Copy the records exactly, leaving out every picture.

[Edit tracking data]
Segment Open
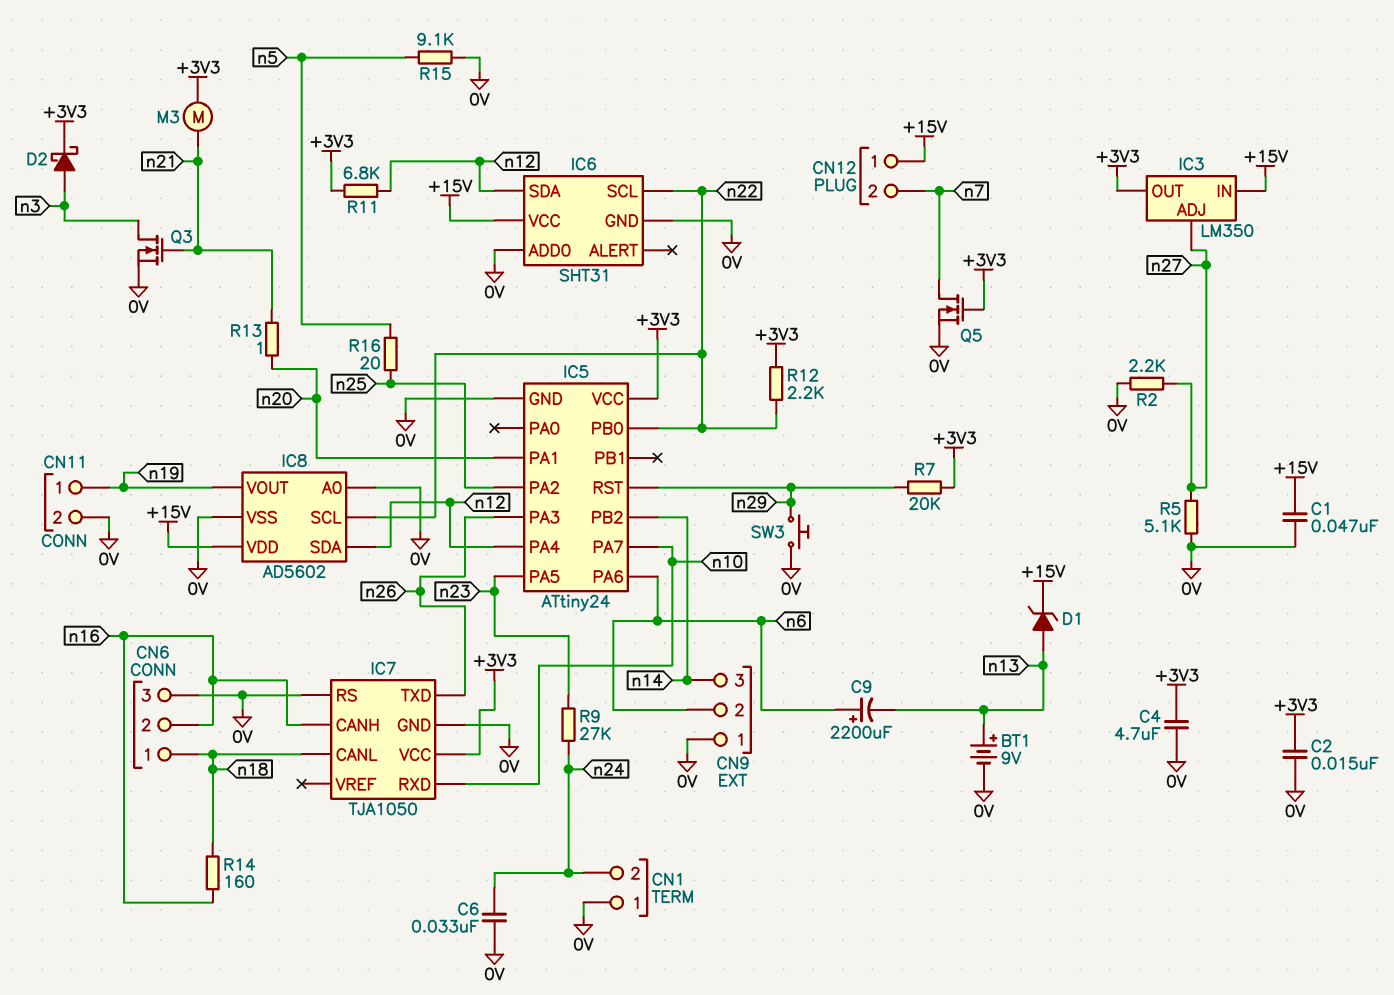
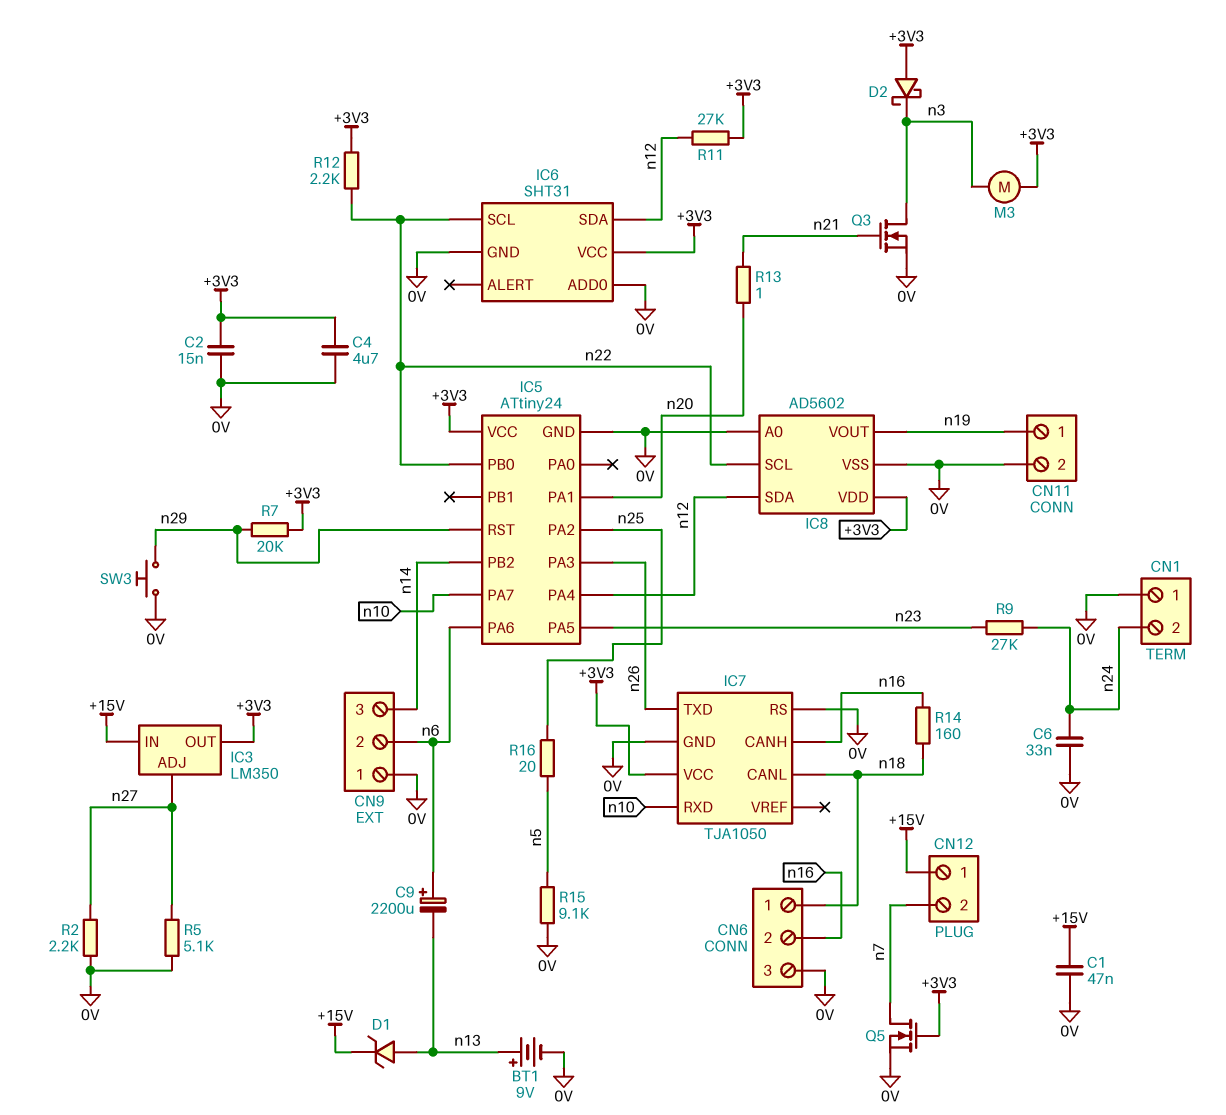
D2: schottky (A n3, K +3V3) -> schottky (A +3V3, K n3)
IC6 pin VCC: +15V -> +3V3
IC8 pin VDD: +15V -> +3V3
M3: motor (+3V3, n21) -> motor (+3V3, n3)
R11: 6.8k (+3V3, n12) -> 27k (+3V3, n12)

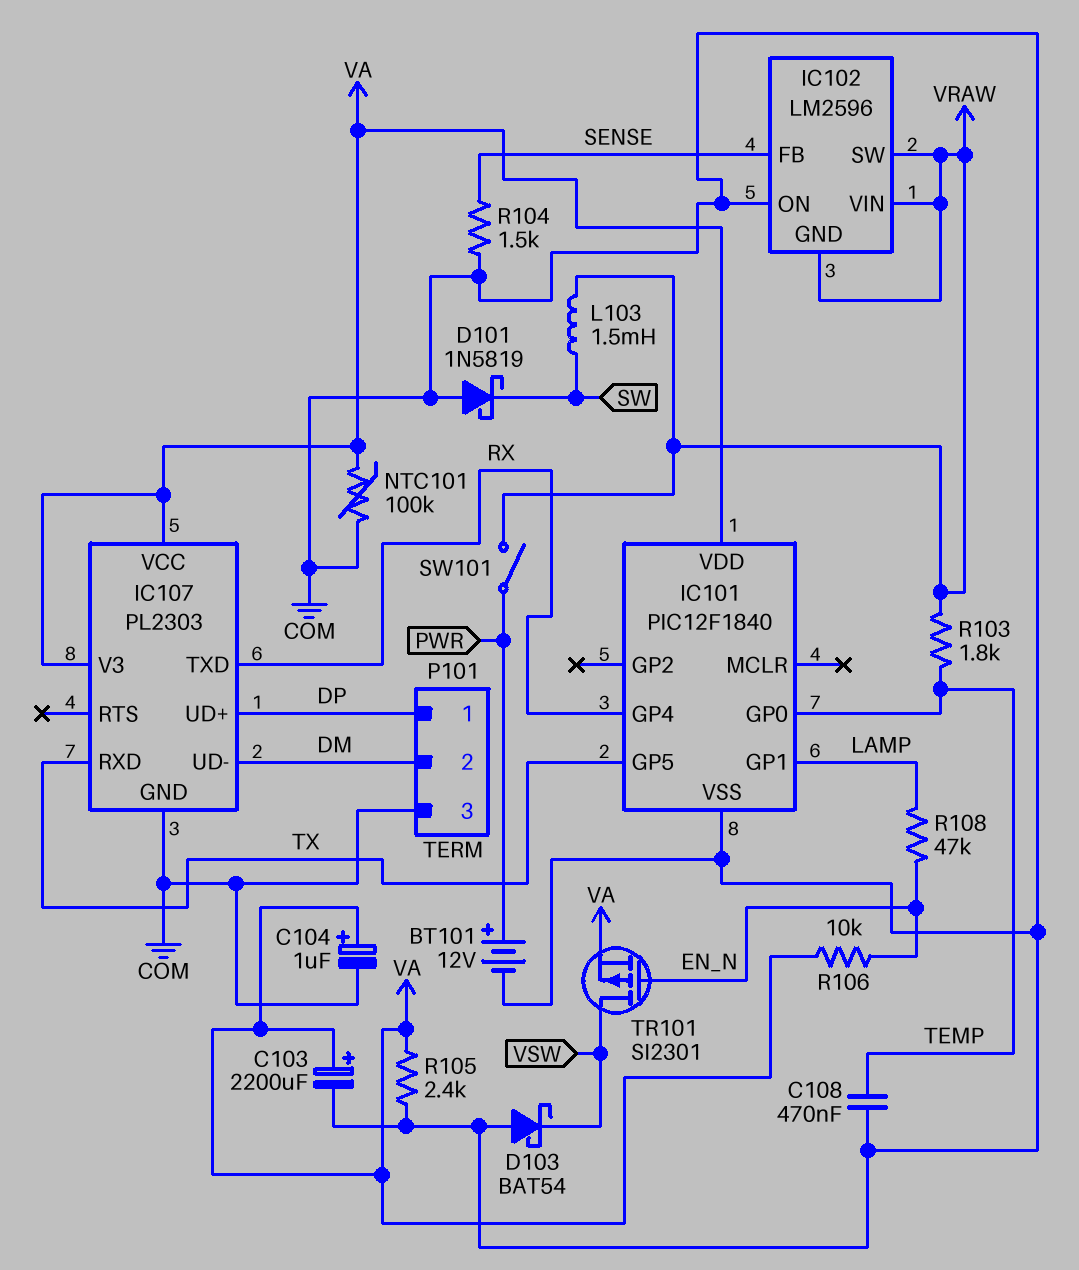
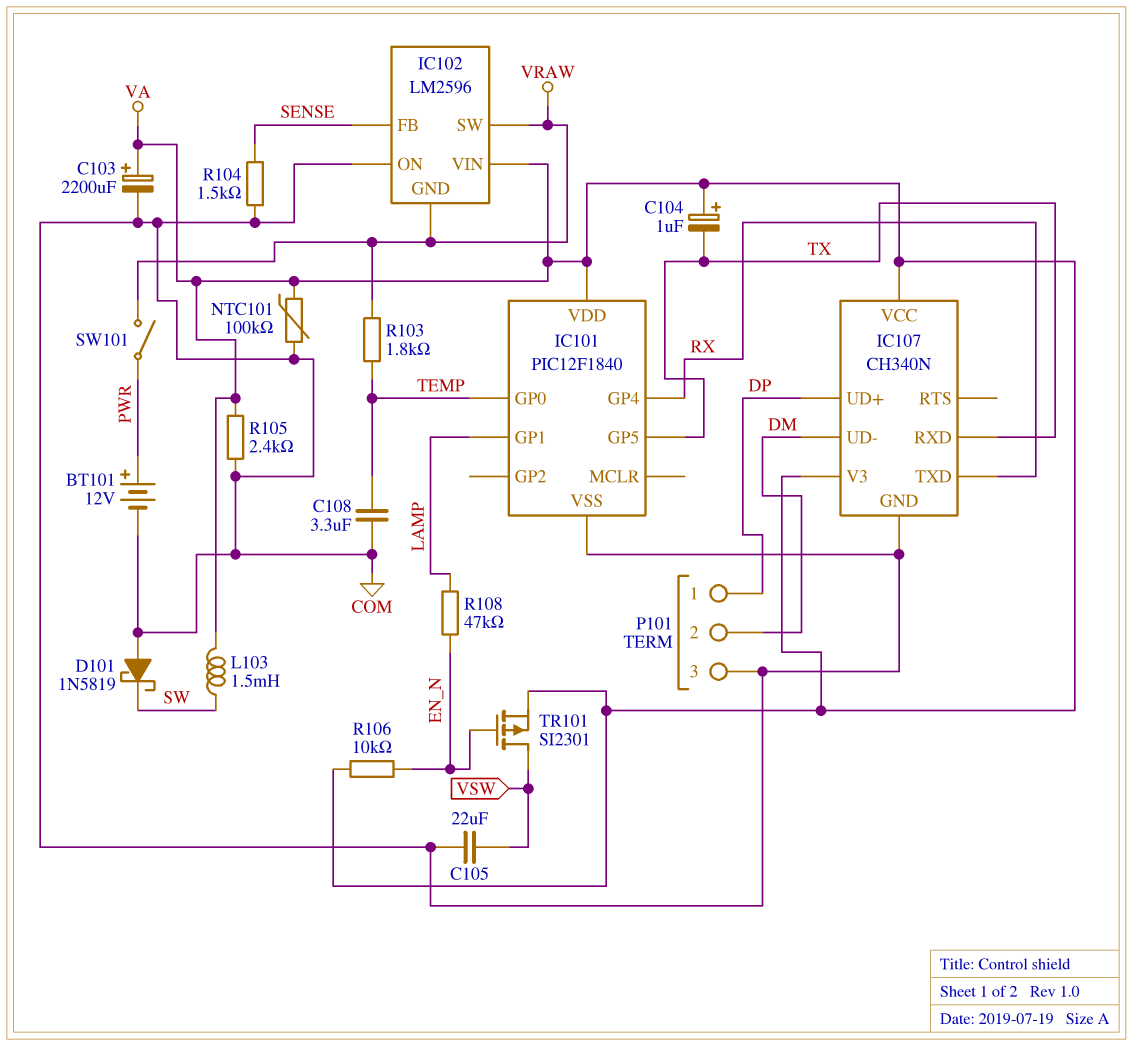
C104: 1uF (plus VA, minus COM) -> 1uF (plus VA, minus TX)
C105: none -> 22uF (COM, VSW)
C108: 470nF (COM, TEMP) -> 3.3uF (COM, TEMP)
D103: schottky BAT54 (A COM, K VSW) -> none
IC102 pin VIN: VRAW -> VA
IC107: PL2303 -> CH340N
L103: 1.5mH (SW, VRAW) -> 1.5mH (SW, VA)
Segment Closed
Reply >>
D2: schottky (A n3, K +3V3) -> schottky (A +3V3, K n3)
IC6 pin VCC: +15V -> +3V3
IC8 pin VDD: +15V -> +3V3
M3: motor (+3V3, n21) -> motor (+3V3, n3)
R11: 6.8k (+3V3, n12) -> 27k (+3V3, n12)

C104: 1uF (plus VA, minus COM) -> 1uF (plus VA, minus TX)
C105: none -> 22uF (COM, VSW)
C108: 470nF (COM, TEMP) -> 3.3uF (COM, TEMP)
D103: schottky BAT54 (A COM, K VSW) -> none
IC102 pin VIN: VRAW -> VA
IC107: PL2303 -> CH340N
L103: 1.5mH (SW, VRAW) -> 1.5mH (SW, VA)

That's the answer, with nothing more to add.